* **Data under study**:
-=-=-=-=-
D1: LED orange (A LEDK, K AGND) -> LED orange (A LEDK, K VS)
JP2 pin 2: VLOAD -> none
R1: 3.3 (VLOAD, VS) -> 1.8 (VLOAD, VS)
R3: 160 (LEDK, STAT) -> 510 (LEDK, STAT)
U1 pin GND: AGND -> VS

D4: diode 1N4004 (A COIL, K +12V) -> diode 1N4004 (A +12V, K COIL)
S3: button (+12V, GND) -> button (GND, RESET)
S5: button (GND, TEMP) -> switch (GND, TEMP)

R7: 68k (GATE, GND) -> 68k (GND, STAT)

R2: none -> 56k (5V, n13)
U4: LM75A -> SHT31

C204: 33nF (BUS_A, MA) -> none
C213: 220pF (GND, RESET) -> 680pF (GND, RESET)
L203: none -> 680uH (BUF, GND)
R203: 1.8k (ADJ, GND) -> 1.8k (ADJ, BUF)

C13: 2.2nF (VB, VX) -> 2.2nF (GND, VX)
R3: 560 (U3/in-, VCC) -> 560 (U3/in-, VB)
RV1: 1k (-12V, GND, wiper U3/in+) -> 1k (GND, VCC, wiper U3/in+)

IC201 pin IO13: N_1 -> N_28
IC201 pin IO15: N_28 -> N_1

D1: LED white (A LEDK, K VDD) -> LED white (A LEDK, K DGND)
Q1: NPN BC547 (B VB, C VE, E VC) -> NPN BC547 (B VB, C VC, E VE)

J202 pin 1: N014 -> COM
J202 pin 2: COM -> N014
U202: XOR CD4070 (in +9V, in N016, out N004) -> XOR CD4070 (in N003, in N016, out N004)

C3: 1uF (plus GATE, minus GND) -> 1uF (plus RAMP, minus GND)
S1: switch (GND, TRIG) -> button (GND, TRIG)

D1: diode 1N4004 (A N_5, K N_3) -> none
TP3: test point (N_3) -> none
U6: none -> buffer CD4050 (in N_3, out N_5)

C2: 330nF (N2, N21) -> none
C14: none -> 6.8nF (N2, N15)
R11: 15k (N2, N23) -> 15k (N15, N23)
-=-=-=-=-
* **Exercise directions**:
Once you have read the data, reproduce all of it exactly.

* **Task output**:
D1: LED orange (A LEDK, K AGND) -> LED orange (A LEDK, K VS)
JP2 pin 2: VLOAD -> none
R1: 3.3 (VLOAD, VS) -> 1.8 (VLOAD, VS)
R3: 160 (LEDK, STAT) -> 510 (LEDK, STAT)
U1 pin GND: AGND -> VS

D4: diode 1N4004 (A COIL, K +12V) -> diode 1N4004 (A +12V, K COIL)
S3: button (+12V, GND) -> button (GND, RESET)
S5: button (GND, TEMP) -> switch (GND, TEMP)

R7: 68k (GATE, GND) -> 68k (GND, STAT)

R2: none -> 56k (5V, n13)
U4: LM75A -> SHT31

C204: 33nF (BUS_A, MA) -> none
C213: 220pF (GND, RESET) -> 680pF (GND, RESET)
L203: none -> 680uH (BUF, GND)
R203: 1.8k (ADJ, GND) -> 1.8k (ADJ, BUF)

C13: 2.2nF (VB, VX) -> 2.2nF (GND, VX)
R3: 560 (U3/in-, VCC) -> 560 (U3/in-, VB)
RV1: 1k (-12V, GND, wiper U3/in+) -> 1k (GND, VCC, wiper U3/in+)

IC201 pin IO13: N_1 -> N_28
IC201 pin IO15: N_28 -> N_1

D1: LED white (A LEDK, K VDD) -> LED white (A LEDK, K DGND)
Q1: NPN BC547 (B VB, C VE, E VC) -> NPN BC547 (B VB, C VC, E VE)

J202 pin 1: N014 -> COM
J202 pin 2: COM -> N014
U202: XOR CD4070 (in +9V, in N016, out N004) -> XOR CD4070 (in N003, in N016, out N004)

C3: 1uF (plus GATE, minus GND) -> 1uF (plus RAMP, minus GND)
S1: switch (GND, TRIG) -> button (GND, TRIG)

D1: diode 1N4004 (A N_5, K N_3) -> none
TP3: test point (N_3) -> none
U6: none -> buffer CD4050 (in N_3, out N_5)

C2: 330nF (N2, N21) -> none
C14: none -> 6.8nF (N2, N15)
R11: 15k (N2, N23) -> 15k (N15, N23)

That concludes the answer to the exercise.